# [What the task requires]
Read the data that follows. Then repeat it exactly.

[[ Data shown open ]]

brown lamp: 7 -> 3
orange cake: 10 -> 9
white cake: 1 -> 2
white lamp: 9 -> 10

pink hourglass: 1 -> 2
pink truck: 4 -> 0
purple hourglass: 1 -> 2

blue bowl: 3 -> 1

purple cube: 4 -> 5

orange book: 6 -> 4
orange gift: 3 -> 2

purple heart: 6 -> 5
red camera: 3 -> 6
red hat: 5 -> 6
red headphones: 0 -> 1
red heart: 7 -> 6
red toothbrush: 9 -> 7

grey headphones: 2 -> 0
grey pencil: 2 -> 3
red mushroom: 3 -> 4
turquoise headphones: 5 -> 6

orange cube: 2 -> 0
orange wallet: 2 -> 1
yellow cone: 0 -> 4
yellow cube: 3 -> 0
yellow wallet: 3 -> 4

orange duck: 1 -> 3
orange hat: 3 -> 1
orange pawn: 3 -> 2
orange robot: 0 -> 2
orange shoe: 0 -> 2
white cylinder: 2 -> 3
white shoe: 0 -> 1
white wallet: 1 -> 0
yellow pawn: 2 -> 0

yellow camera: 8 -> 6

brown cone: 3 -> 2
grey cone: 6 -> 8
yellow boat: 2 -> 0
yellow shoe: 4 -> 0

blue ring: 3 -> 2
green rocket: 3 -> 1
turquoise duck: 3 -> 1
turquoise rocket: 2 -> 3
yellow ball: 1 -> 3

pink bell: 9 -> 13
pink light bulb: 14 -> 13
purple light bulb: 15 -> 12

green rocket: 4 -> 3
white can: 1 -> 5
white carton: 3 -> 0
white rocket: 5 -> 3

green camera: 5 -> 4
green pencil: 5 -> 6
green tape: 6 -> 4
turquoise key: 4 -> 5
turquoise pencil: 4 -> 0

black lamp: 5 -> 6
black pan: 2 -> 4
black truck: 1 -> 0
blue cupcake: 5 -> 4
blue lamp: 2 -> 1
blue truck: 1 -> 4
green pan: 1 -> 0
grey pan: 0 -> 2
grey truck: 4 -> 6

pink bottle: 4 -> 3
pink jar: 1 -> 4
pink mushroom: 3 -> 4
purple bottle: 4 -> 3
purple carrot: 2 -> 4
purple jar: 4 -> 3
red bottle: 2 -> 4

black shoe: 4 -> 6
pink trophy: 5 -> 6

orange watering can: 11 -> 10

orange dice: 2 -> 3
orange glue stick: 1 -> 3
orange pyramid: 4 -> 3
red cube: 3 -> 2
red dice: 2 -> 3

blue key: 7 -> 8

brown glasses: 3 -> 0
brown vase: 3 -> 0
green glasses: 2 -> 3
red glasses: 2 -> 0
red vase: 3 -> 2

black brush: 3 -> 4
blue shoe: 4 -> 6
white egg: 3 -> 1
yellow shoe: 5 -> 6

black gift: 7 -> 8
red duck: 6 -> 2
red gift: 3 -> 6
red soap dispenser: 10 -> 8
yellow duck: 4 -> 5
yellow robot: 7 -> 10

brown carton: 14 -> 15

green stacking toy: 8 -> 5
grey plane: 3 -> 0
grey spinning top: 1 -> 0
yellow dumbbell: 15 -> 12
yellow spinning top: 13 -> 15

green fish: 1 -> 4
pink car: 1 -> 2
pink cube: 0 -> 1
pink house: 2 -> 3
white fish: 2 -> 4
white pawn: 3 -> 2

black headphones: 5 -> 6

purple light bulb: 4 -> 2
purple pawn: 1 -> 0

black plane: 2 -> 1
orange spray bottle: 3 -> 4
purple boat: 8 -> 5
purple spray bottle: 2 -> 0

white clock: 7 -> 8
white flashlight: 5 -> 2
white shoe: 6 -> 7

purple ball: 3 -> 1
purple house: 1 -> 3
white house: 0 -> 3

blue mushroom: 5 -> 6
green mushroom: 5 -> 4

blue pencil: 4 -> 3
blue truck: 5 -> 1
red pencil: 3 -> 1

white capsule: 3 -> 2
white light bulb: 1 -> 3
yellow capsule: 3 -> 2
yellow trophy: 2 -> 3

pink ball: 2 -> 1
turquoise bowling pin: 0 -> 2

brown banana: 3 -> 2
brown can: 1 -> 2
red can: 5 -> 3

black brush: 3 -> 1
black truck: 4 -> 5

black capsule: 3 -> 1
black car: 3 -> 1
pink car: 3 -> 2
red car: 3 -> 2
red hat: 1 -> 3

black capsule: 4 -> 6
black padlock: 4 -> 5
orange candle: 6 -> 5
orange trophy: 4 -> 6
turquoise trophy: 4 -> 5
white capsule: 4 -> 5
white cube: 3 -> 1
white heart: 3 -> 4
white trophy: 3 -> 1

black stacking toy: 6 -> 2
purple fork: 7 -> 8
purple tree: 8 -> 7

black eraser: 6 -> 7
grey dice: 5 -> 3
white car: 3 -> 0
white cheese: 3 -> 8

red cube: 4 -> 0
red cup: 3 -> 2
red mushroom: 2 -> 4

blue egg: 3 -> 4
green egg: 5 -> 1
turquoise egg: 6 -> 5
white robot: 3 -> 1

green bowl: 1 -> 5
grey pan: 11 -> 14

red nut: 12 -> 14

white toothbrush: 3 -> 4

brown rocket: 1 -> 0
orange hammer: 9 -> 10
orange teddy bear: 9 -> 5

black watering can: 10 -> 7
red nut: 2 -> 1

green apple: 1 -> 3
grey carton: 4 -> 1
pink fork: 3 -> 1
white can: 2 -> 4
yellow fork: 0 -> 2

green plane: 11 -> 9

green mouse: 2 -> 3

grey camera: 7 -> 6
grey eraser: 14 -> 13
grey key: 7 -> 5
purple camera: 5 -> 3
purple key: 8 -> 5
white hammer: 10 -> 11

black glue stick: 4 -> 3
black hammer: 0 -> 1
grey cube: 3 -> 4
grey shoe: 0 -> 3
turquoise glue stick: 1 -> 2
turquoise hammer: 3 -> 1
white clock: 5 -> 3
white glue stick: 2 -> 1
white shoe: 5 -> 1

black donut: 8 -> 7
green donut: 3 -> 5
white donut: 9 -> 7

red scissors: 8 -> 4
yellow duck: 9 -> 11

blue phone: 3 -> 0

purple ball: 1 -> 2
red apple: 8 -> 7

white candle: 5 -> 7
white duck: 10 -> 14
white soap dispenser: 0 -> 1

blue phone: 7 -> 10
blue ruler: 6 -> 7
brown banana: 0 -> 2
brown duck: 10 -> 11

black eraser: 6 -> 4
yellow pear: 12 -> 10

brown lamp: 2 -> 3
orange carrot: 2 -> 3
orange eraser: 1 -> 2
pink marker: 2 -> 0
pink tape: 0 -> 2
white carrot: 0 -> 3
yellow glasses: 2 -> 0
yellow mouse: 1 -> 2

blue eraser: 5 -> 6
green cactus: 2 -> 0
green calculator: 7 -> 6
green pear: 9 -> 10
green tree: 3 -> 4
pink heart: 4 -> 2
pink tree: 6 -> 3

[[ Data shown closed ]]

# [Output below]
brown lamp: 7 -> 3
orange cake: 10 -> 9
white cake: 1 -> 2
white lamp: 9 -> 10

pink hourglass: 1 -> 2
pink truck: 4 -> 0
purple hourglass: 1 -> 2

blue bowl: 3 -> 1

purple cube: 4 -> 5

orange book: 6 -> 4
orange gift: 3 -> 2

purple heart: 6 -> 5
red camera: 3 -> 6
red hat: 5 -> 6
red headphones: 0 -> 1
red heart: 7 -> 6
red toothbrush: 9 -> 7

grey headphones: 2 -> 0
grey pencil: 2 -> 3
red mushroom: 3 -> 4
turquoise headphones: 5 -> 6

orange cube: 2 -> 0
orange wallet: 2 -> 1
yellow cone: 0 -> 4
yellow cube: 3 -> 0
yellow wallet: 3 -> 4

orange duck: 1 -> 3
orange hat: 3 -> 1
orange pawn: 3 -> 2
orange robot: 0 -> 2
orange shoe: 0 -> 2
white cylinder: 2 -> 3
white shoe: 0 -> 1
white wallet: 1 -> 0
yellow pawn: 2 -> 0

yellow camera: 8 -> 6

brown cone: 3 -> 2
grey cone: 6 -> 8
yellow boat: 2 -> 0
yellow shoe: 4 -> 0

blue ring: 3 -> 2
green rocket: 3 -> 1
turquoise duck: 3 -> 1
turquoise rocket: 2 -> 3
yellow ball: 1 -> 3

pink bell: 9 -> 13
pink light bulb: 14 -> 13
purple light bulb: 15 -> 12

green rocket: 4 -> 3
white can: 1 -> 5
white carton: 3 -> 0
white rocket: 5 -> 3

green camera: 5 -> 4
green pencil: 5 -> 6
green tape: 6 -> 4
turquoise key: 4 -> 5
turquoise pencil: 4 -> 0

black lamp: 5 -> 6
black pan: 2 -> 4
black truck: 1 -> 0
blue cupcake: 5 -> 4
blue lamp: 2 -> 1
blue truck: 1 -> 4
green pan: 1 -> 0
grey pan: 0 -> 2
grey truck: 4 -> 6

pink bottle: 4 -> 3
pink jar: 1 -> 4
pink mushroom: 3 -> 4
purple bottle: 4 -> 3
purple carrot: 2 -> 4
purple jar: 4 -> 3
red bottle: 2 -> 4

black shoe: 4 -> 6
pink trophy: 5 -> 6

orange watering can: 11 -> 10

orange dice: 2 -> 3
orange glue stick: 1 -> 3
orange pyramid: 4 -> 3
red cube: 3 -> 2
red dice: 2 -> 3

blue key: 7 -> 8

brown glasses: 3 -> 0
brown vase: 3 -> 0
green glasses: 2 -> 3
red glasses: 2 -> 0
red vase: 3 -> 2

black brush: 3 -> 4
blue shoe: 4 -> 6
white egg: 3 -> 1
yellow shoe: 5 -> 6

black gift: 7 -> 8
red duck: 6 -> 2
red gift: 3 -> 6
red soap dispenser: 10 -> 8
yellow duck: 4 -> 5
yellow robot: 7 -> 10

brown carton: 14 -> 15

green stacking toy: 8 -> 5
grey plane: 3 -> 0
grey spinning top: 1 -> 0
yellow dumbbell: 15 -> 12
yellow spinning top: 13 -> 15

green fish: 1 -> 4
pink car: 1 -> 2
pink cube: 0 -> 1
pink house: 2 -> 3
white fish: 2 -> 4
white pawn: 3 -> 2

black headphones: 5 -> 6

purple light bulb: 4 -> 2
purple pawn: 1 -> 0

black plane: 2 -> 1
orange spray bottle: 3 -> 4
purple boat: 8 -> 5
purple spray bottle: 2 -> 0

white clock: 7 -> 8
white flashlight: 5 -> 2
white shoe: 6 -> 7

purple ball: 3 -> 1
purple house: 1 -> 3
white house: 0 -> 3

blue mushroom: 5 -> 6
green mushroom: 5 -> 4

blue pencil: 4 -> 3
blue truck: 5 -> 1
red pencil: 3 -> 1

white capsule: 3 -> 2
white light bulb: 1 -> 3
yellow capsule: 3 -> 2
yellow trophy: 2 -> 3

pink ball: 2 -> 1
turquoise bowling pin: 0 -> 2

brown banana: 3 -> 2
brown can: 1 -> 2
red can: 5 -> 3

black brush: 3 -> 1
black truck: 4 -> 5

black capsule: 3 -> 1
black car: 3 -> 1
pink car: 3 -> 2
red car: 3 -> 2
red hat: 1 -> 3

black capsule: 4 -> 6
black padlock: 4 -> 5
orange candle: 6 -> 5
orange trophy: 4 -> 6
turquoise trophy: 4 -> 5
white capsule: 4 -> 5
white cube: 3 -> 1
white heart: 3 -> 4
white trophy: 3 -> 1

black stacking toy: 6 -> 2
purple fork: 7 -> 8
purple tree: 8 -> 7

black eraser: 6 -> 7
grey dice: 5 -> 3
white car: 3 -> 0
white cheese: 3 -> 8

red cube: 4 -> 0
red cup: 3 -> 2
red mushroom: 2 -> 4

blue egg: 3 -> 4
green egg: 5 -> 1
turquoise egg: 6 -> 5
white robot: 3 -> 1

green bowl: 1 -> 5
grey pan: 11 -> 14

red nut: 12 -> 14

white toothbrush: 3 -> 4

brown rocket: 1 -> 0
orange hammer: 9 -> 10
orange teddy bear: 9 -> 5

black watering can: 10 -> 7
red nut: 2 -> 1

green apple: 1 -> 3
grey carton: 4 -> 1
pink fork: 3 -> 1
white can: 2 -> 4
yellow fork: 0 -> 2

green plane: 11 -> 9

green mouse: 2 -> 3

grey camera: 7 -> 6
grey eraser: 14 -> 13
grey key: 7 -> 5
purple camera: 5 -> 3
purple key: 8 -> 5
white hammer: 10 -> 11

black glue stick: 4 -> 3
black hammer: 0 -> 1
grey cube: 3 -> 4
grey shoe: 0 -> 3
turquoise glue stick: 1 -> 2
turquoise hammer: 3 -> 1
white clock: 5 -> 3
white glue stick: 2 -> 1
white shoe: 5 -> 1

black donut: 8 -> 7
green donut: 3 -> 5
white donut: 9 -> 7

red scissors: 8 -> 4
yellow duck: 9 -> 11

blue phone: 3 -> 0

purple ball: 1 -> 2
red apple: 8 -> 7

white candle: 5 -> 7
white duck: 10 -> 14
white soap dispenser: 0 -> 1

blue phone: 7 -> 10
blue ruler: 6 -> 7
brown banana: 0 -> 2
brown duck: 10 -> 11

black eraser: 6 -> 4
yellow pear: 12 -> 10

brown lamp: 2 -> 3
orange carrot: 2 -> 3
orange eraser: 1 -> 2
pink marker: 2 -> 0
pink tape: 0 -> 2
white carrot: 0 -> 3
yellow glasses: 2 -> 0
yellow mouse: 1 -> 2

blue eraser: 5 -> 6
green cactus: 2 -> 0
green calculator: 7 -> 6
green pear: 9 -> 10
green tree: 3 -> 4
pink heart: 4 -> 2
pink tree: 6 -> 3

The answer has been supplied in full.